WHAT THE TASK REQUIRES:
What you return should match the material below line for line, except that no image appears in it.

MATERIAL PROVIDED:
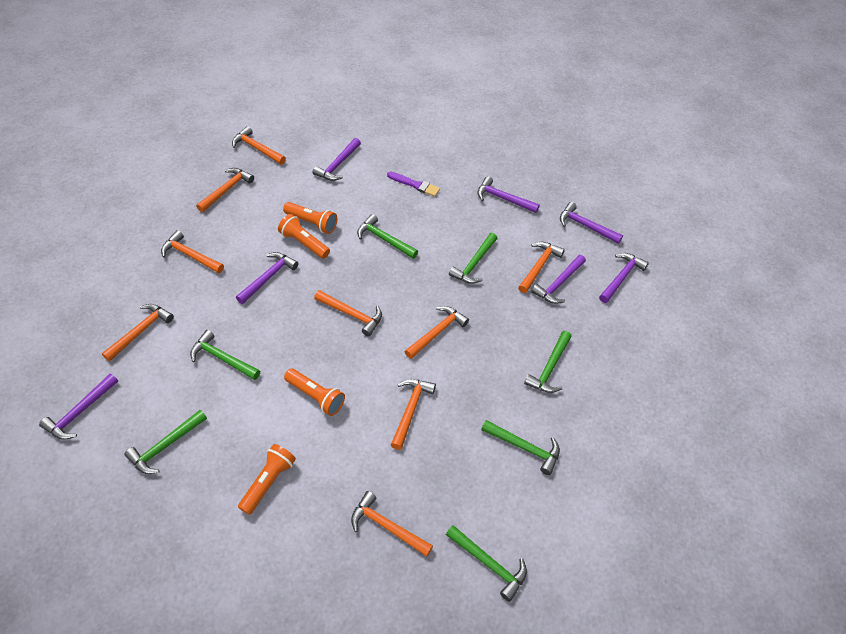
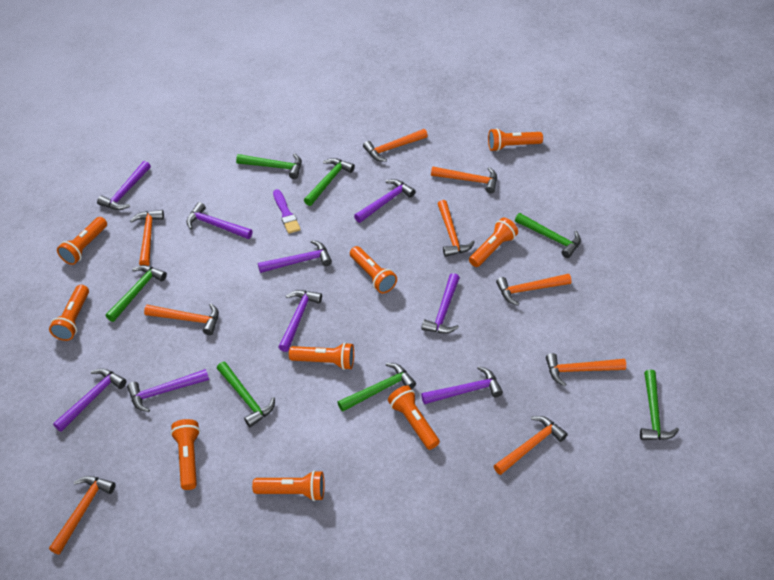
orange flashlight: 4 -> 9
purple hammer: 7 -> 9

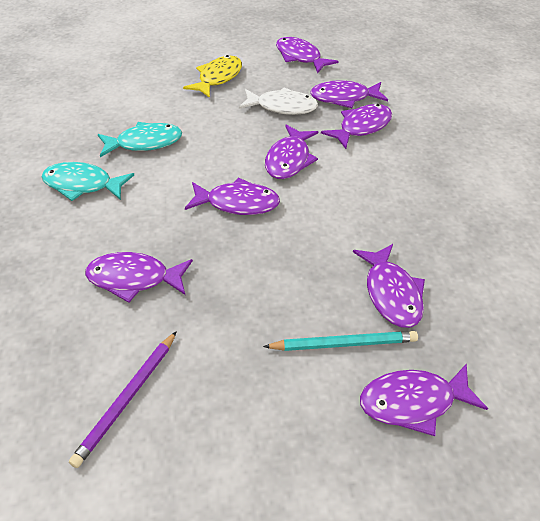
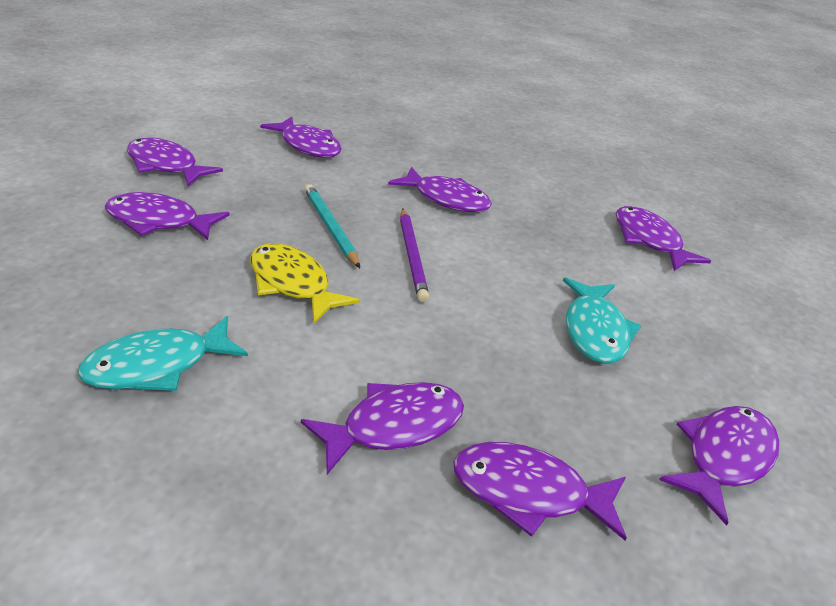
white fish: 1 -> 0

RESULT:
orange flashlight: 4 -> 9
purple hammer: 7 -> 9

white fish: 1 -> 0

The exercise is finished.